» Assignment
In the data below, find the line containing "grey headphones: 5 -> 4"; reproduce that line and all subsequent lines exactly, and nothing else.

Collection entries:

———

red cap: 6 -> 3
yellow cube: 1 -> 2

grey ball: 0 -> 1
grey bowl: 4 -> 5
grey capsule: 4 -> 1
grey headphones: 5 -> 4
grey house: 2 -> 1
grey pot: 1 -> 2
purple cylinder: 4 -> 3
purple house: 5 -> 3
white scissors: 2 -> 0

———

» Answer box
grey headphones: 5 -> 4
grey house: 2 -> 1
grey pot: 1 -> 2
purple cylinder: 4 -> 3
purple house: 5 -> 3
white scissors: 2 -> 0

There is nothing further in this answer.